## What is required
Some of the lines below need repeating. Reproduce exactly those between the lines holding "The white tape" and "The red capsule at [381", inclusive.

Stored records
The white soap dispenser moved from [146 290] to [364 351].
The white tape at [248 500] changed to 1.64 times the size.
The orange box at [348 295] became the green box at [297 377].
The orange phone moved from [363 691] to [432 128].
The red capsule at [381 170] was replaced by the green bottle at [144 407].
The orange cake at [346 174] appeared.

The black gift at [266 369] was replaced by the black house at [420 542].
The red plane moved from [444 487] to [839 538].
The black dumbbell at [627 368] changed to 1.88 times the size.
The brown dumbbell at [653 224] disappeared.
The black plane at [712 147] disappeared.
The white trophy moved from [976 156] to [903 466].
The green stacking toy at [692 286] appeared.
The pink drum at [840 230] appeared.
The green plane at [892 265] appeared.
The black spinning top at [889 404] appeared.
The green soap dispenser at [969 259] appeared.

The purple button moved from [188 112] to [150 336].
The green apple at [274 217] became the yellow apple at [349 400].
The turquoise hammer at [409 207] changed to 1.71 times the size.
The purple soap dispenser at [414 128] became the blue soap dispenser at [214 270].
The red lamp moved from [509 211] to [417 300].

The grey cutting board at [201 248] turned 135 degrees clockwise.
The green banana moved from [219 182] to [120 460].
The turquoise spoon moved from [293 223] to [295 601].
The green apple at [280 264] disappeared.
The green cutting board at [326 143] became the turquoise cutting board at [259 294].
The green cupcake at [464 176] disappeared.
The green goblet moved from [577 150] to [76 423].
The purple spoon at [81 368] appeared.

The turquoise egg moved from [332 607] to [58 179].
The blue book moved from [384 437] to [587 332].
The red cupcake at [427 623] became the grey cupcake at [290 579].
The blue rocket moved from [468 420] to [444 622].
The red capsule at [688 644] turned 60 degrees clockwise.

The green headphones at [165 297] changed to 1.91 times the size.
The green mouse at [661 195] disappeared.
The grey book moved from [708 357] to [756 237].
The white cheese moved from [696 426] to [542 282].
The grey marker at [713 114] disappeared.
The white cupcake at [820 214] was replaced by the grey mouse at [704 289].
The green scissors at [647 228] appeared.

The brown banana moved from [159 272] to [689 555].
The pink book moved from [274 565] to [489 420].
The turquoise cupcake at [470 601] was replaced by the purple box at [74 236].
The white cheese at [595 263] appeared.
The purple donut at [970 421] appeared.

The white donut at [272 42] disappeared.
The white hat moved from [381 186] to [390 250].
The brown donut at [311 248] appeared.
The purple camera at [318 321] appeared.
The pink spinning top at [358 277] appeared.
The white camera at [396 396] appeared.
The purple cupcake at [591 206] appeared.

## Exercise response
The white tape at [248 500] changed to 1.64 times the size.
The orange box at [348 295] became the green box at [297 377].
The orange phone moved from [363 691] to [432 128].
The red capsule at [381 170] was replaced by the green bottle at [144 407].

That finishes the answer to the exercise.